(Stored data entries)
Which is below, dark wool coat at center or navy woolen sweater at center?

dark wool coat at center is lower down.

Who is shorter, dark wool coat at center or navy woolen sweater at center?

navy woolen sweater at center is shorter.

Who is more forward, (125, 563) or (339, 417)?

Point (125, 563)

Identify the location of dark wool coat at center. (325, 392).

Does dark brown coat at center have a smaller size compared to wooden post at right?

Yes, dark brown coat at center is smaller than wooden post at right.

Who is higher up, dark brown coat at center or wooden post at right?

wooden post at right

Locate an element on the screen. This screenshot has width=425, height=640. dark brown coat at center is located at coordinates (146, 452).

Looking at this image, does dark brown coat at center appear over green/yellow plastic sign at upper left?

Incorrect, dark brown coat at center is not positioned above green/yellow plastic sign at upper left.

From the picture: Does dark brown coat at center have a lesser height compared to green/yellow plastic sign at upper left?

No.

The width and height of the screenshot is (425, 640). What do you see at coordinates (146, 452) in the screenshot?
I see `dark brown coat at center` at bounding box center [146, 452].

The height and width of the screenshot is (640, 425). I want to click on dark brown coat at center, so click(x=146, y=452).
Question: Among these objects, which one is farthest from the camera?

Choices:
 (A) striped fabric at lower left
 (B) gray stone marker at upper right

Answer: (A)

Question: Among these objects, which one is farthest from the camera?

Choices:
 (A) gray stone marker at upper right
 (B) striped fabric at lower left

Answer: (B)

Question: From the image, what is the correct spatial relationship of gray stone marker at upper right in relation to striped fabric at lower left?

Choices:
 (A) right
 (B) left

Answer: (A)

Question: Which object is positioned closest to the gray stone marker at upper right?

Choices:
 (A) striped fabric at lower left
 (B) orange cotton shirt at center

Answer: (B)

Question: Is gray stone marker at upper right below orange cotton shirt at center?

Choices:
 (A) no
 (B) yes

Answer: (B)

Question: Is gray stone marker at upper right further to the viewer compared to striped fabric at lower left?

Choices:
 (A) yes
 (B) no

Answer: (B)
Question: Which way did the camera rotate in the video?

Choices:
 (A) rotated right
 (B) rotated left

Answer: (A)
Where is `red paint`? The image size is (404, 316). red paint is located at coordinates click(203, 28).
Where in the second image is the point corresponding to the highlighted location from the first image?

**WHAT THE TASK REQUIRES:**
Copy all of the records above word for word, with no changes.

**OUTPUT OF THE EXERCISE:**
Which is below, dark wool coat at center or navy woolen sweater at center?

dark wool coat at center is lower down.

Who is shorter, dark wool coat at center or navy woolen sweater at center?

navy woolen sweater at center is shorter.

Who is more forward, (125, 563) or (339, 417)?

Point (125, 563)

Identify the location of dark wool coat at center. (325, 392).

Does dark brown coat at center have a smaller size compared to wooden post at right?

Yes, dark brown coat at center is smaller than wooden post at right.

Who is higher up, dark brown coat at center or wooden post at right?

wooden post at right

Locate an element on the screen. This screenshot has width=425, height=640. dark brown coat at center is located at coordinates (146, 452).

Looking at this image, does dark brown coat at center appear over green/yellow plastic sign at upper left?

Incorrect, dark brown coat at center is not positioned above green/yellow plastic sign at upper left.

From the picture: Does dark brown coat at center have a lesser height compared to green/yellow plastic sign at upper left?

No.

The width and height of the screenshot is (425, 640). What do you see at coordinates (146, 452) in the screenshot?
I see `dark brown coat at center` at bounding box center [146, 452].

The height and width of the screenshot is (640, 425). I want to click on dark brown coat at center, so click(x=146, y=452).
Question: Among these objects, which one is farthest from the camera?

Choices:
 (A) striped fabric at lower left
 (B) gray stone marker at upper right

Answer: (A)

Question: Among these objects, which one is farthest from the camera?

Choices:
 (A) gray stone marker at upper right
 (B) striped fabric at lower left

Answer: (B)

Question: From the image, what is the correct spatial relationship of gray stone marker at upper right in relation to striped fabric at lower left?

Choices:
 (A) right
 (B) left

Answer: (A)

Question: Which object is positioned closest to the gray stone marker at upper right?

Choices:
 (A) striped fabric at lower left
 (B) orange cotton shirt at center

Answer: (B)

Question: Is gray stone marker at upper right below orange cotton shirt at center?

Choices:
 (A) no
 (B) yes

Answer: (B)

Question: Is gray stone marker at upper right further to the viewer compared to striped fabric at lower left?

Choices:
 (A) yes
 (B) no

Answer: (B)
Question: Which way did the camera rotate in the video?

Choices:
 (A) rotated right
 (B) rotated left

Answer: (A)
Where is `red paint`? The image size is (404, 316). red paint is located at coordinates click(203, 28).
Where in the second image is the point corresponding to the highlighted location from the first image?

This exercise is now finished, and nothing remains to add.